(Dataset entries)
********

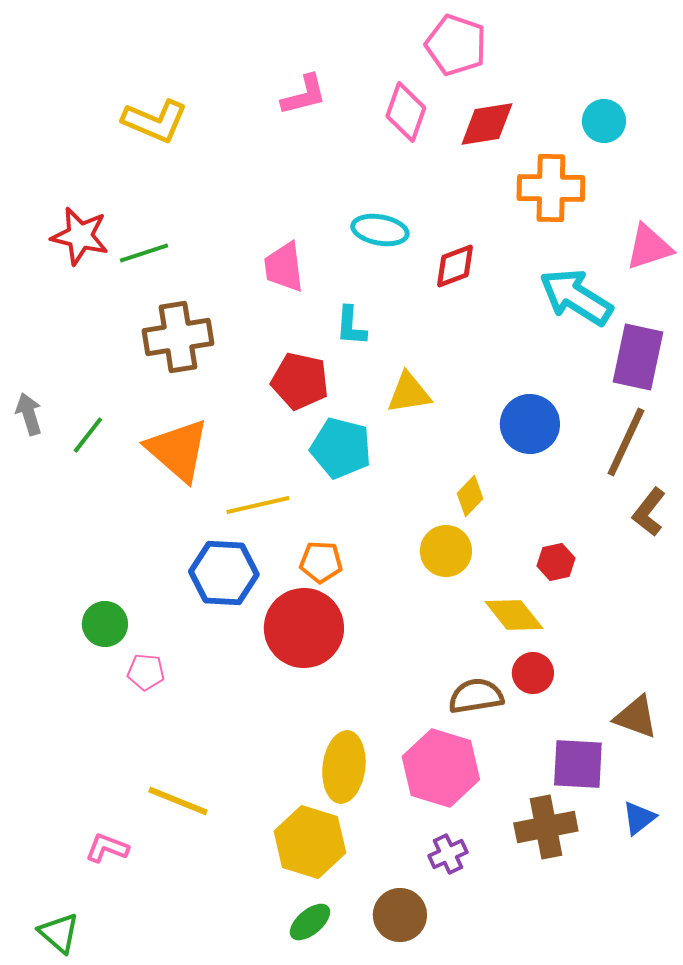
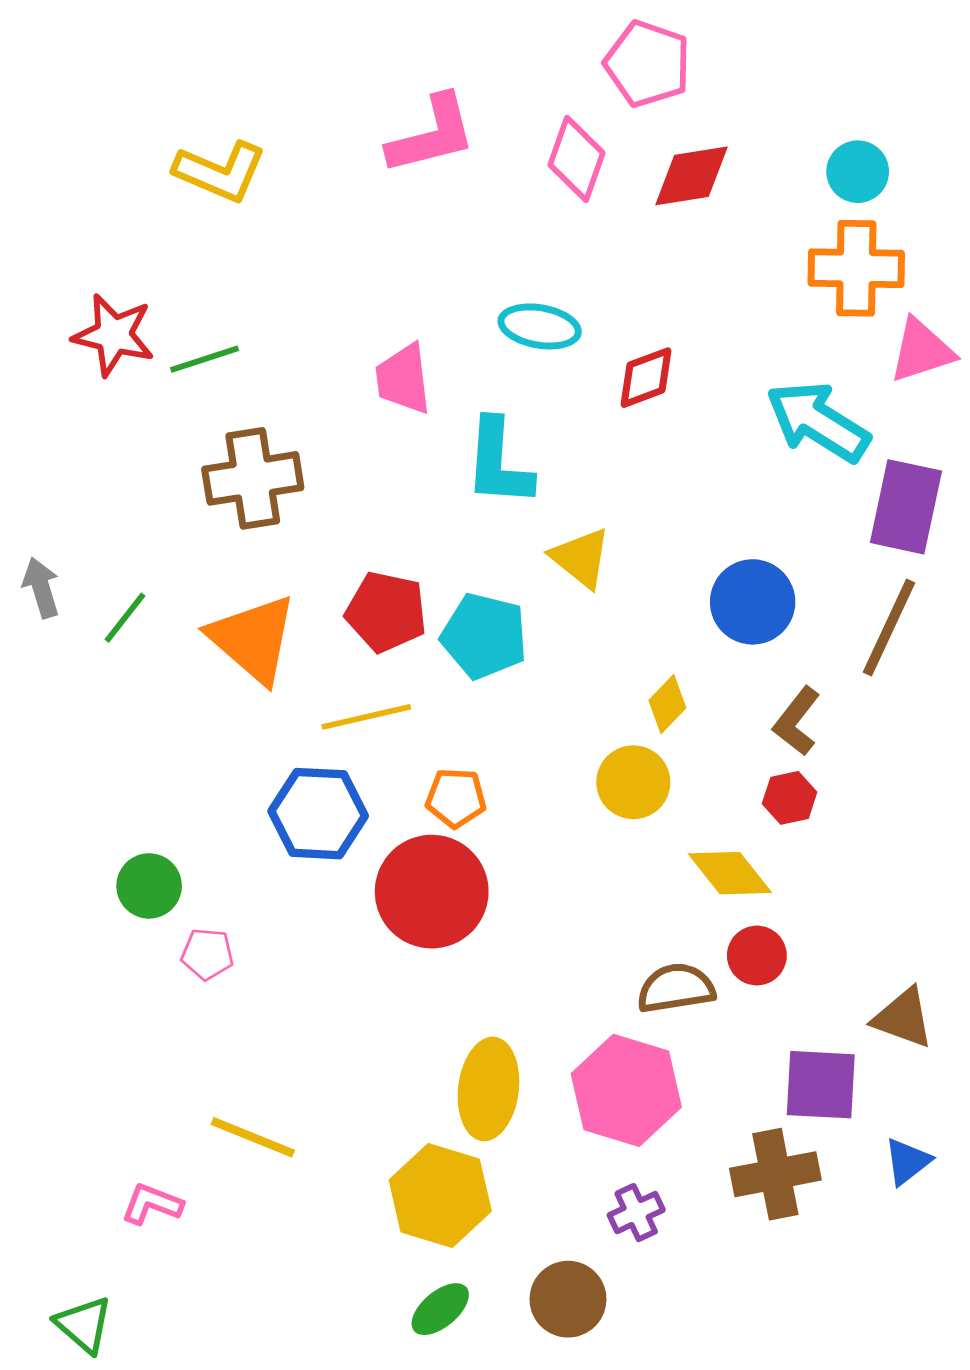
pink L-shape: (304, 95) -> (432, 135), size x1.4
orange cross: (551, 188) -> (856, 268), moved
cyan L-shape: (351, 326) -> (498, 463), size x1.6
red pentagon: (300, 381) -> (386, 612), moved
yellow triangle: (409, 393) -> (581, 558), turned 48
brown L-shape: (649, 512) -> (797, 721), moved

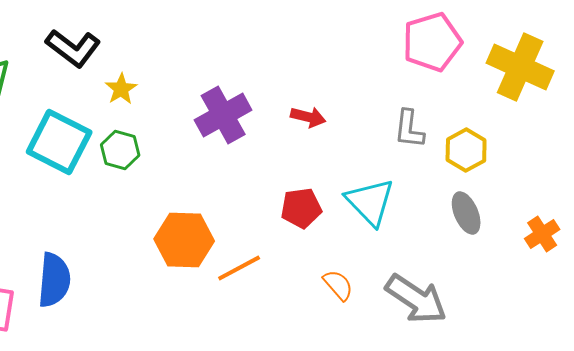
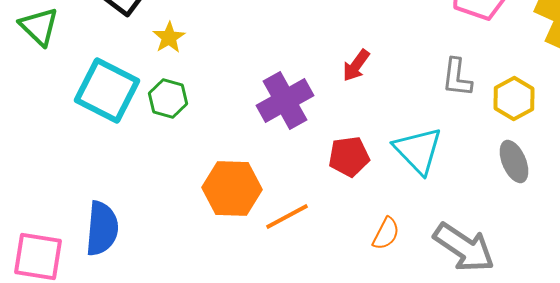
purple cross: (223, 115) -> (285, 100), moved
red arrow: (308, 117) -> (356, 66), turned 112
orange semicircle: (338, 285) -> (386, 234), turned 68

********

--- PROBLEM DETAILS ---
Set down no line except those from the one with "purple cross: (223, 115) -> (285, 100), moved" to the last line of the data, inclusive, each exactly as written.

--- EXERCISE SOLUTION ---
purple cross: (223, 115) -> (285, 100), moved
red arrow: (308, 117) -> (356, 66), turned 112
orange semicircle: (338, 285) -> (386, 234), turned 68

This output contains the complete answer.